▶ **Action item**: Set the data down again, exactly as it reads, but without the pictures.

[Records from a data collection]
• • • • • • •
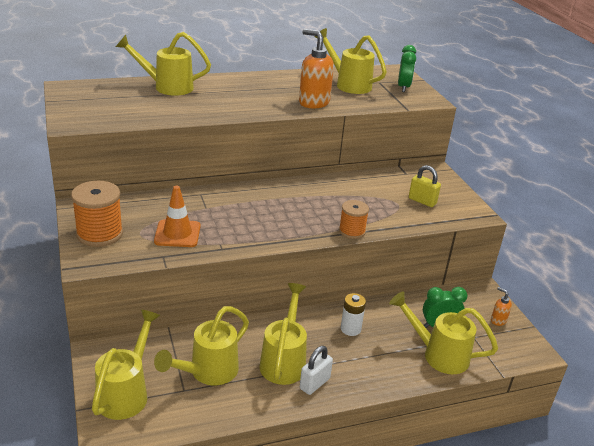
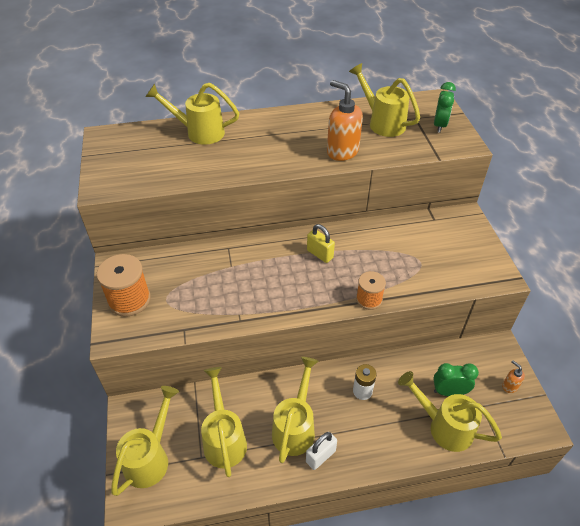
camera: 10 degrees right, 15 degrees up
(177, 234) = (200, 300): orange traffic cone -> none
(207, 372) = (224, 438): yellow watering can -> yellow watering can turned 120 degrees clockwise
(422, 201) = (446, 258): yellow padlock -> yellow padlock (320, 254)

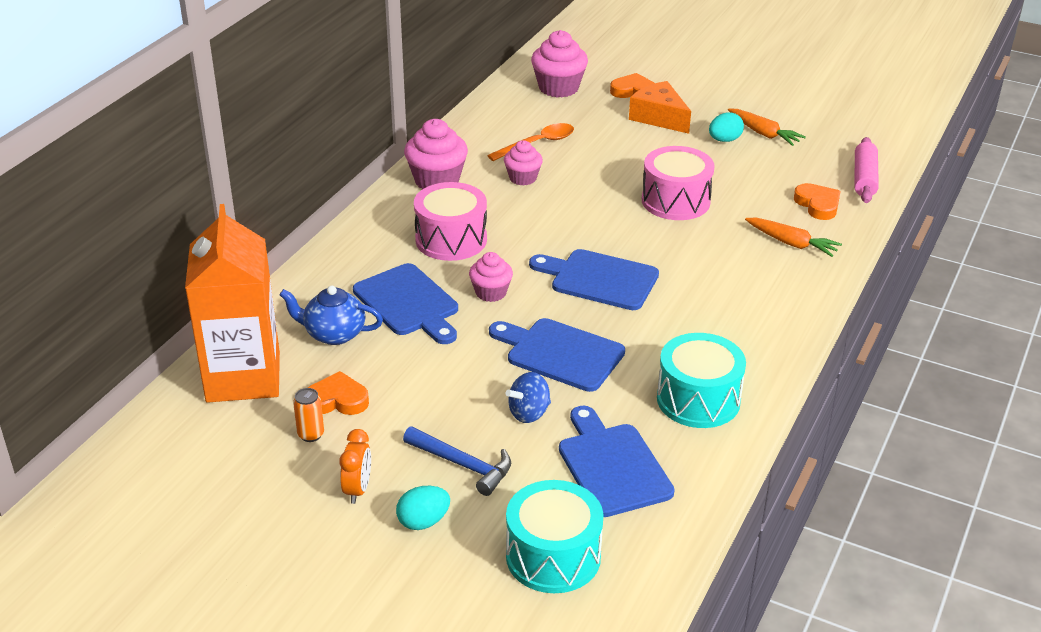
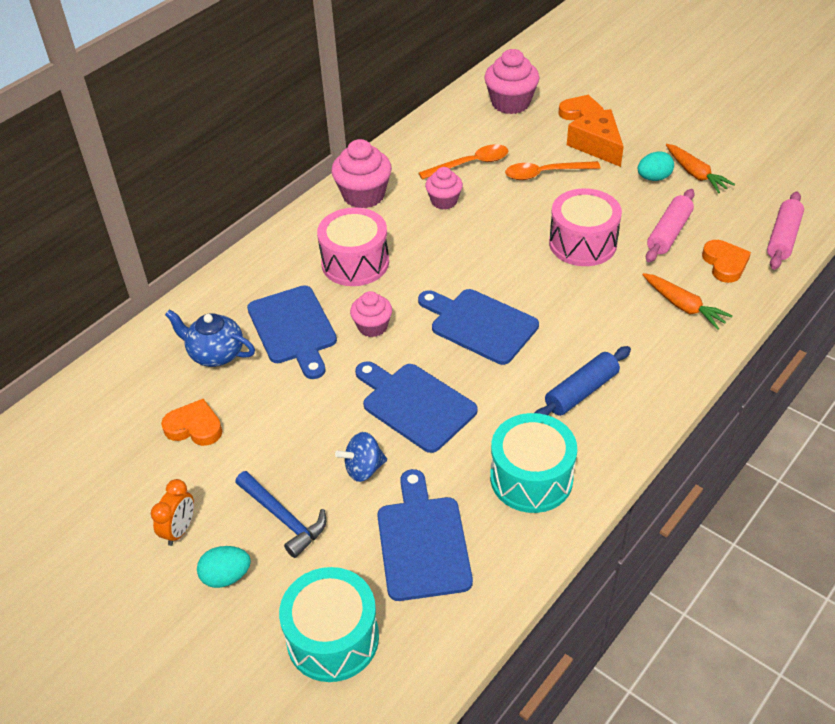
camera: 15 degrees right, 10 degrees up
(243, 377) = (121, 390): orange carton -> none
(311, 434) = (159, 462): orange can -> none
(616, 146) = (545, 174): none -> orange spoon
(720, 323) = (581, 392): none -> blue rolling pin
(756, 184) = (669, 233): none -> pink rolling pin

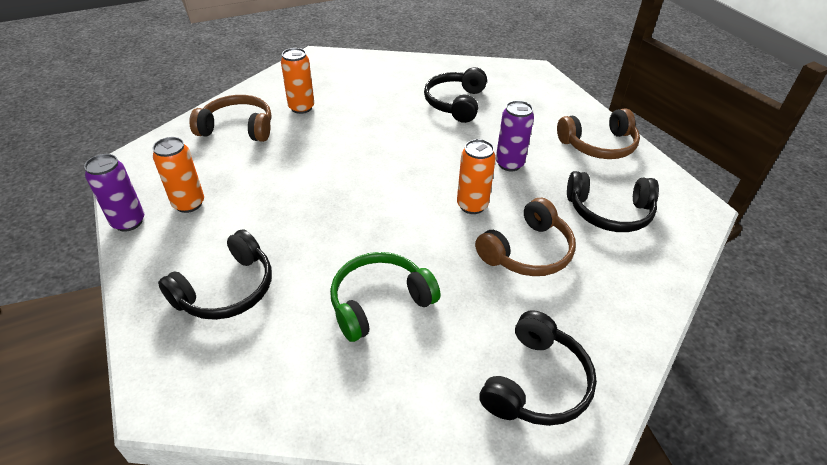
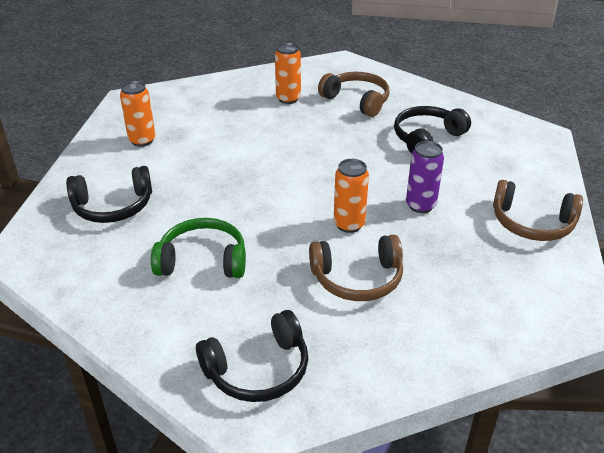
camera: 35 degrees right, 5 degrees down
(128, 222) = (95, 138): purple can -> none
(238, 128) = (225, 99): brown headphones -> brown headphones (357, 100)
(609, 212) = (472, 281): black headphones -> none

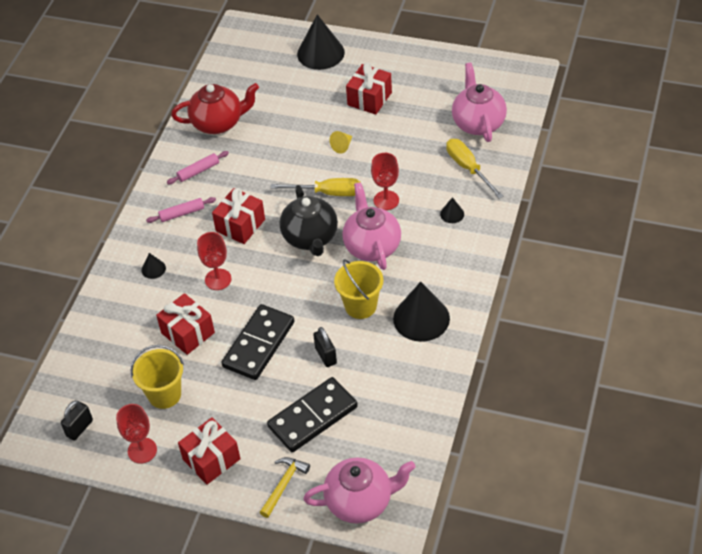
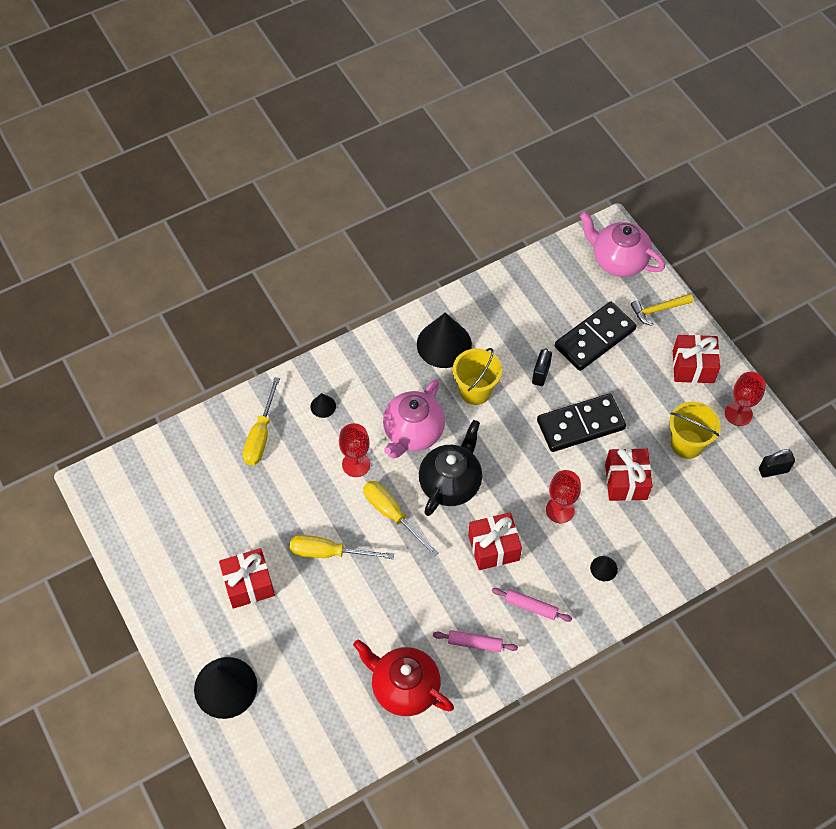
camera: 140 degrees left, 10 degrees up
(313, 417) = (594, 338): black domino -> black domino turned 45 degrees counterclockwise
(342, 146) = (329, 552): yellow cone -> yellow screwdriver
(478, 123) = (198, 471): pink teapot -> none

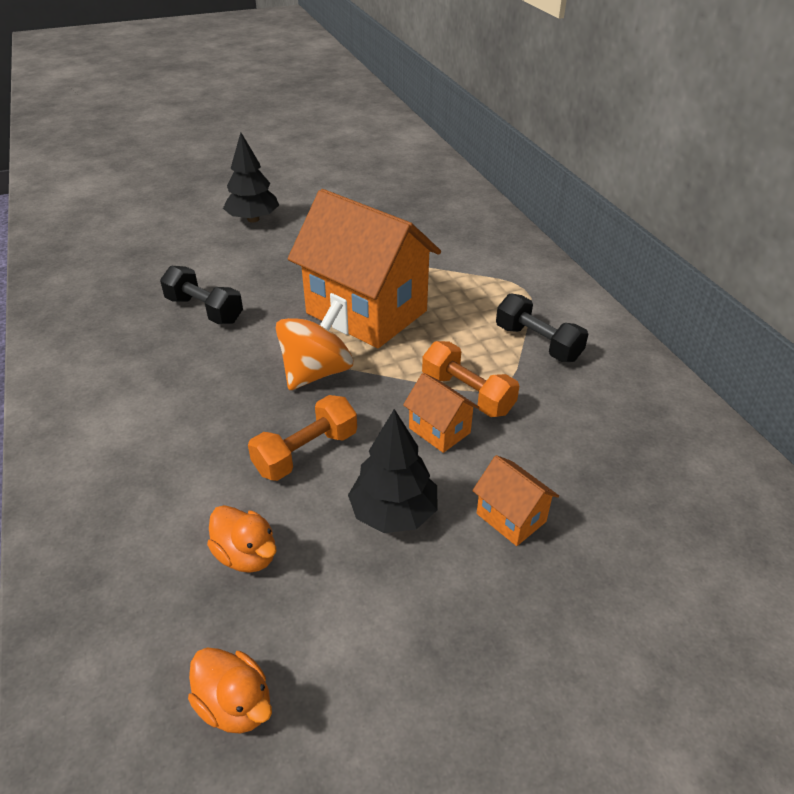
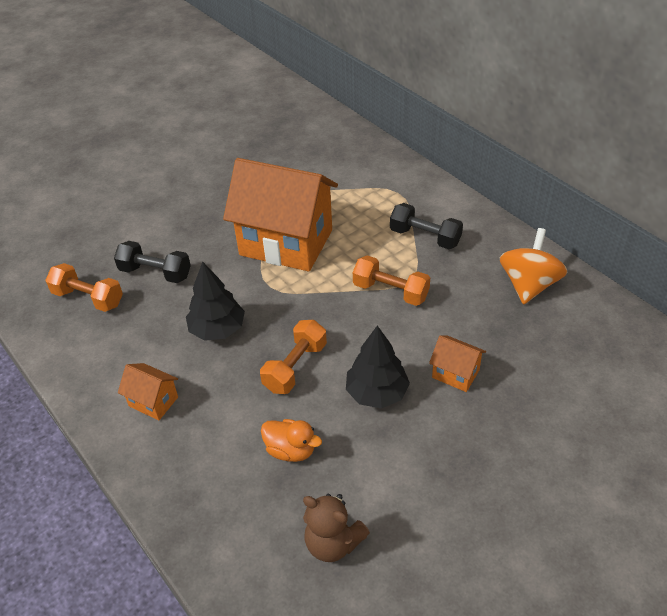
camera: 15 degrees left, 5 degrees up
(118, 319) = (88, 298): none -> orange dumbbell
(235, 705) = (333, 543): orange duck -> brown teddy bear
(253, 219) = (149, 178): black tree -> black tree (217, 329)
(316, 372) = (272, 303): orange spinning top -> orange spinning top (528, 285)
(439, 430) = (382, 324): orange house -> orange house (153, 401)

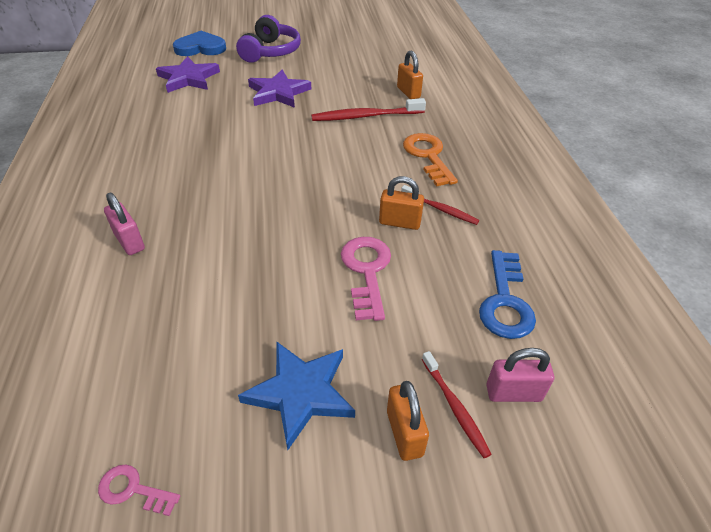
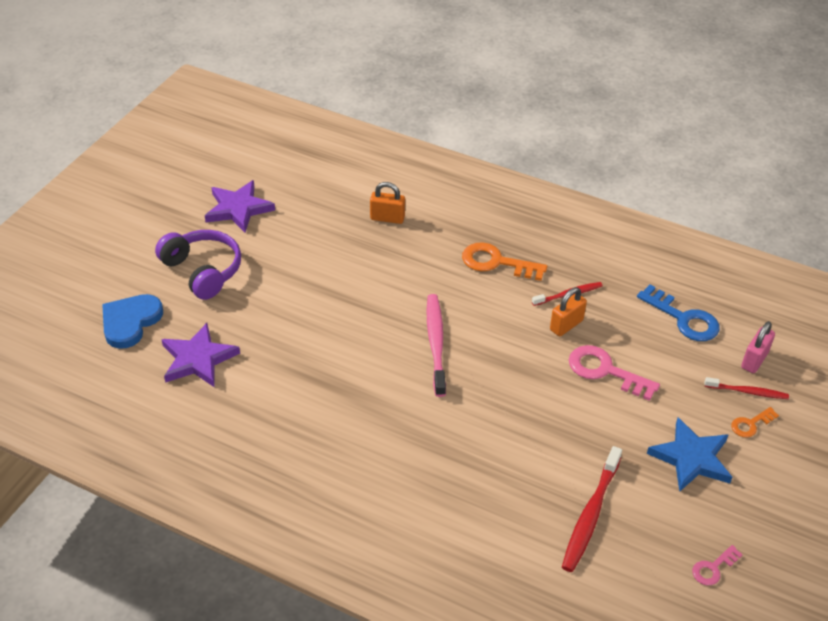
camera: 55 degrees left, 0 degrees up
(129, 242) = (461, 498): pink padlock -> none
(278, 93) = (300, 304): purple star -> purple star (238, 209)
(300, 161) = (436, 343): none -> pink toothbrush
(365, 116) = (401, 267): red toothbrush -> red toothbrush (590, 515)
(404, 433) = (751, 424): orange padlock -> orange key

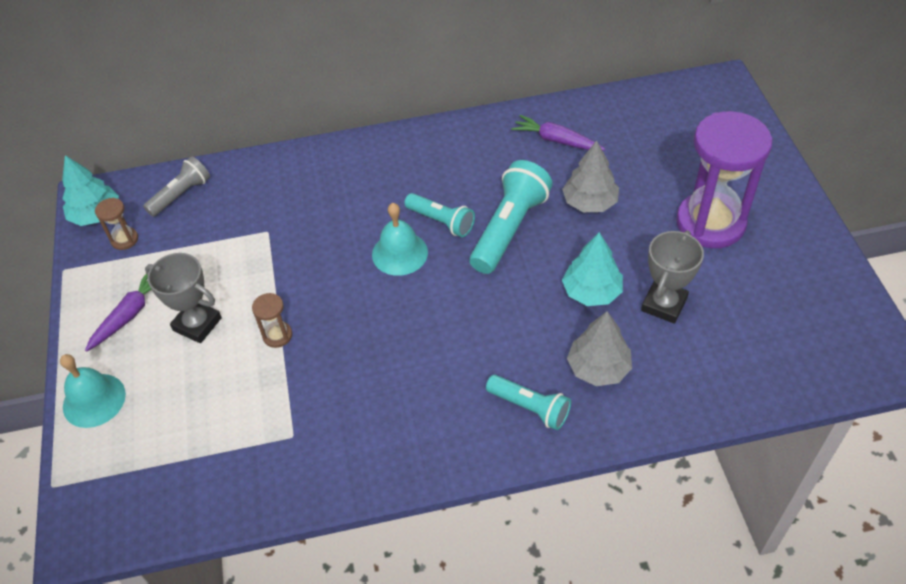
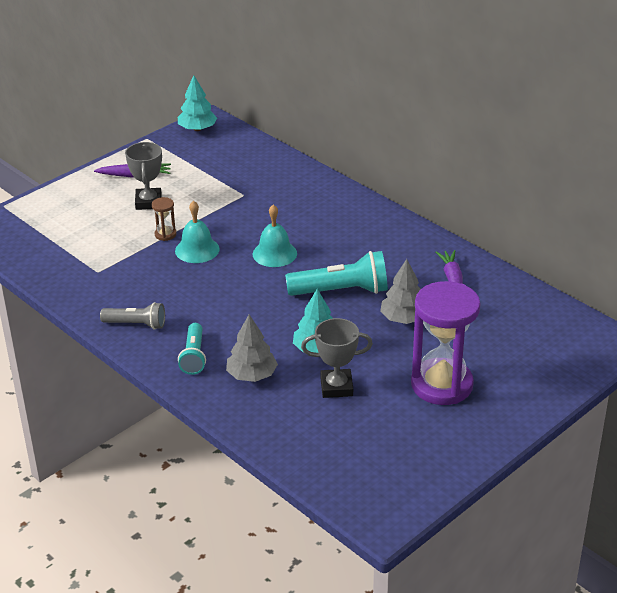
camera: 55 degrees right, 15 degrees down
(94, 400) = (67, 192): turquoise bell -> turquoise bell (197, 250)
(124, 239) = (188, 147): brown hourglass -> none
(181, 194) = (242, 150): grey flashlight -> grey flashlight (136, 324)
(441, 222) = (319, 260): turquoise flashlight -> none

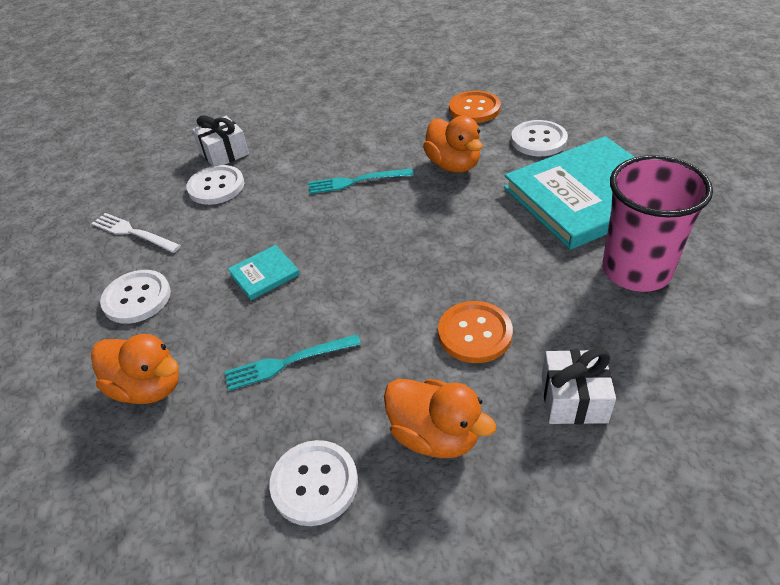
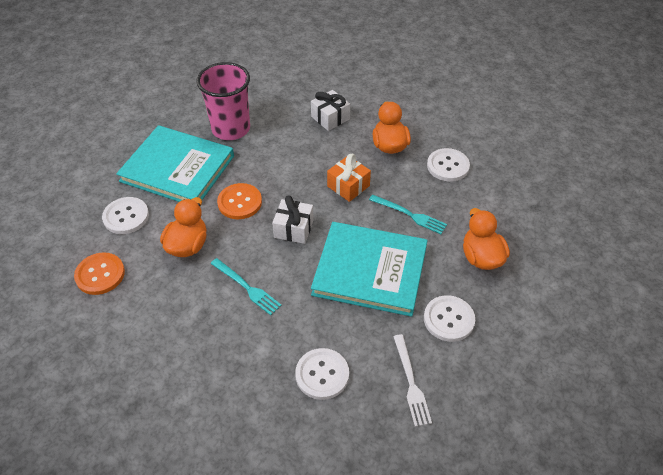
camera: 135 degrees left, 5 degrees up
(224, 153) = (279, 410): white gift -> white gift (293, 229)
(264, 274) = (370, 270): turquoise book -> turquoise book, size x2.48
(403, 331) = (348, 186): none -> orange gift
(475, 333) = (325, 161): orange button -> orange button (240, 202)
• • • • • • •
▶ **Result**:
camera: 10 degrees right, 15 degrees up
(177, 234) = (200, 300): orange traffic cone -> none
(207, 372) = (224, 438): yellow watering can -> yellow watering can turned 120 degrees clockwise
(422, 201) = (446, 258): yellow padlock -> yellow padlock (320, 254)

camera: 15 degrees right, 10 degrees up
(243, 377) = (121, 390): orange carton -> none
(311, 434) = (159, 462): orange can -> none
(616, 146) = (545, 174): none -> orange spoon
(720, 323) = (581, 392): none -> blue rolling pin
(756, 184) = (669, 233): none -> pink rolling pin

camera: 35 degrees right, 5 degrees down
(128, 222) = (95, 138): purple can -> none
(238, 128) = (225, 99): brown headphones -> brown headphones (357, 100)
(609, 212) = (472, 281): black headphones -> none

camera: 140 degrees left, 10 degrees up
(313, 417) = (594, 338): black domino -> black domino turned 45 degrees counterclockwise
(342, 146) = (329, 552): yellow cone -> yellow screwdriver
(478, 123) = (198, 471): pink teapot -> none

camera: 15 degrees left, 5 degrees up
(118, 319) = (88, 298): none -> orange dumbbell
(235, 705) = (333, 543): orange duck -> brown teddy bear
(253, 219) = (149, 178): black tree -> black tree (217, 329)
(316, 372) = (272, 303): orange spinning top -> orange spinning top (528, 285)
(439, 430) = (382, 324): orange house -> orange house (153, 401)

camera: 55 degrees left, 0 degrees up
(129, 242) = (461, 498): pink padlock -> none
(278, 93) = (300, 304): purple star -> purple star (238, 209)
(300, 161) = (436, 343): none -> pink toothbrush
(365, 116) = (401, 267): red toothbrush -> red toothbrush (590, 515)
(404, 433) = (751, 424): orange padlock -> orange key

camera: 55 degrees right, 15 degrees down
(94, 400) = (67, 192): turquoise bell -> turquoise bell (197, 250)
(124, 239) = (188, 147): brown hourglass -> none
(181, 194) = (242, 150): grey flashlight -> grey flashlight (136, 324)
(441, 222) = (319, 260): turquoise flashlight -> none

camera: 135 degrees left, 5 degrees up
(224, 153) = (279, 410): white gift -> white gift (293, 229)
(264, 274) = (370, 270): turquoise book -> turquoise book, size x2.48
(403, 331) = (348, 186): none -> orange gift
(475, 333) = (325, 161): orange button -> orange button (240, 202)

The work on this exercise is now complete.